→ **What the task asks**
An exact, complete copy of the entries is needed, with the pictures left out.

→ **Provided data**
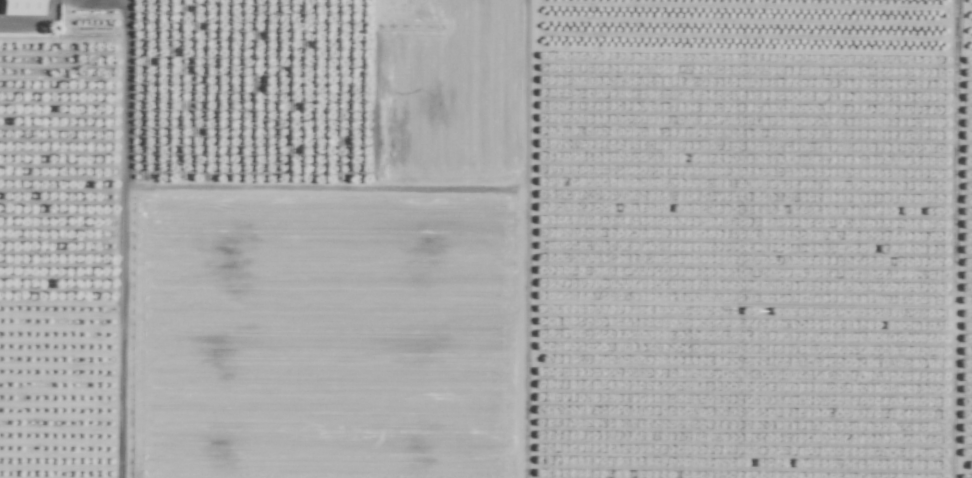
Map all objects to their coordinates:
building: (20, 7)
road: (33, 24)

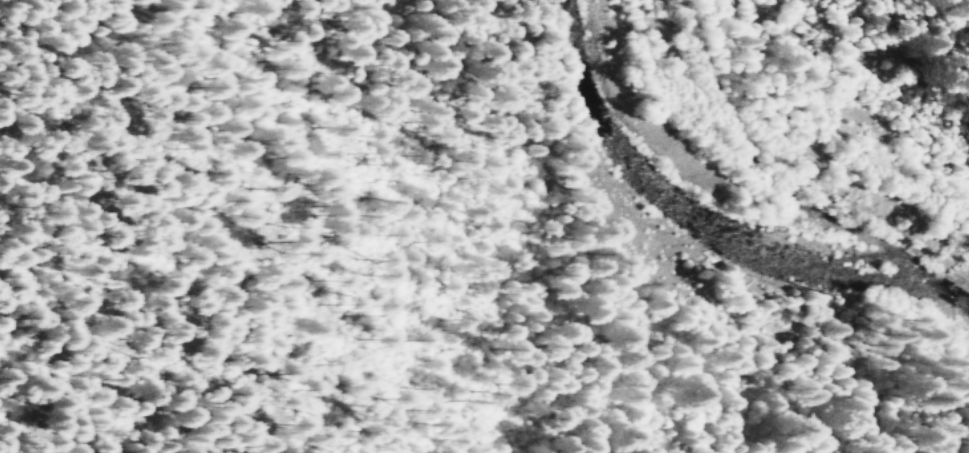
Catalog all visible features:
river: (709, 221)

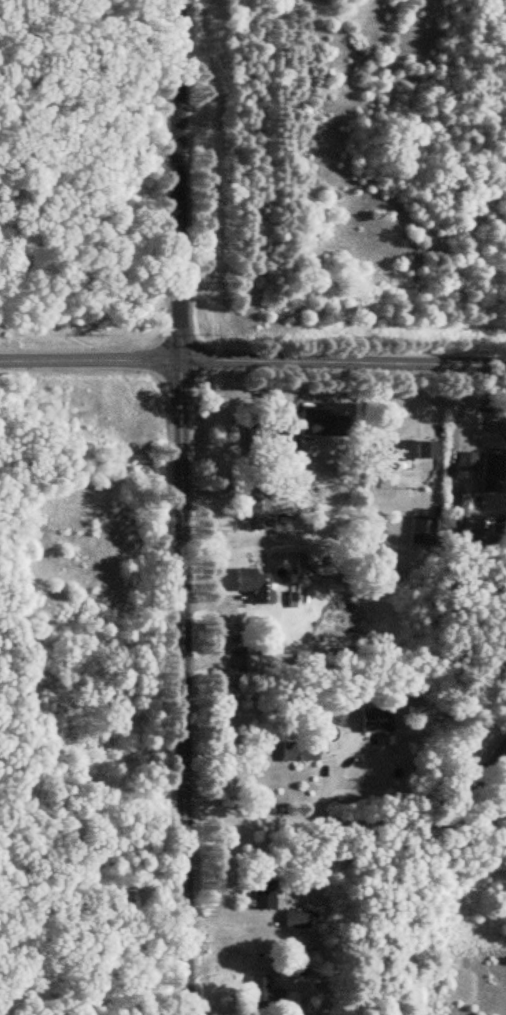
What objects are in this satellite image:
road: (89, 359)
road: (342, 360)
building: (321, 421)
building: (252, 437)
building: (424, 448)
building: (395, 449)
building: (464, 460)
building: (484, 486)
building: (256, 503)
road: (179, 507)
building: (420, 533)
building: (252, 582)
road: (226, 630)
building: (265, 659)
building: (374, 719)
building: (297, 750)
road: (342, 821)
building: (261, 893)
building: (294, 917)
building: (284, 964)
building: (262, 990)

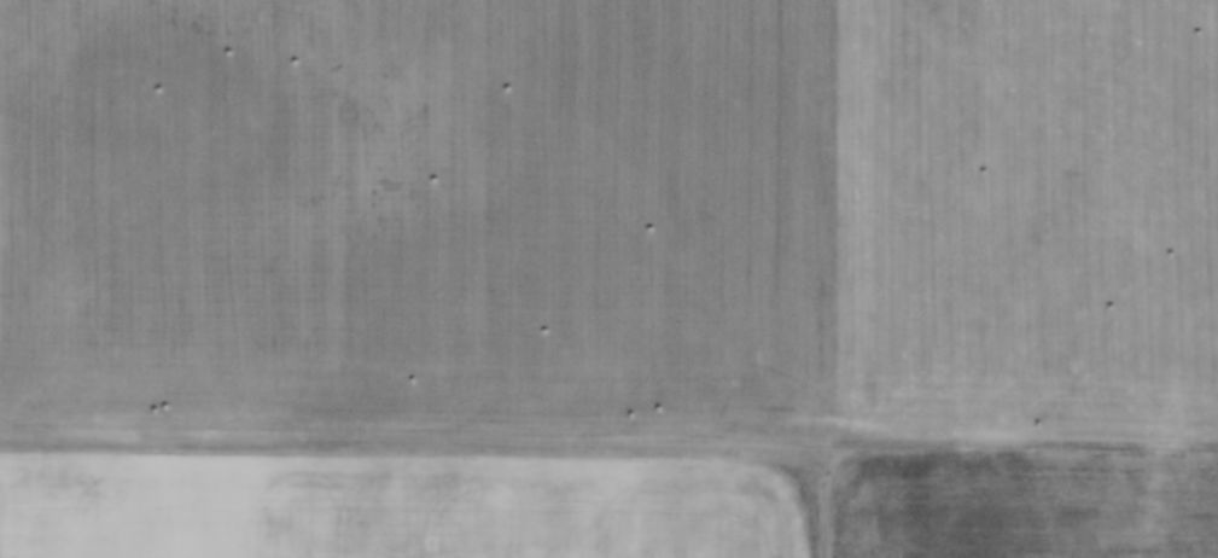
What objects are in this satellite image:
road: (833, 278)
road: (609, 426)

→ **Finished task**
Map all objects to their coordinates:
building: (20, 7)
road: (33, 24)

Catalog all visible features:
river: (709, 221)

What objects are in this satellite image:
road: (89, 359)
road: (342, 360)
building: (321, 421)
building: (252, 437)
building: (424, 448)
building: (395, 449)
building: (464, 460)
building: (484, 486)
building: (256, 503)
road: (179, 507)
building: (420, 533)
building: (252, 582)
road: (226, 630)
building: (265, 659)
building: (374, 719)
building: (297, 750)
road: (342, 821)
building: (261, 893)
building: (294, 917)
building: (284, 964)
building: (262, 990)

What objects are in this satellite image:
road: (833, 278)
road: (609, 426)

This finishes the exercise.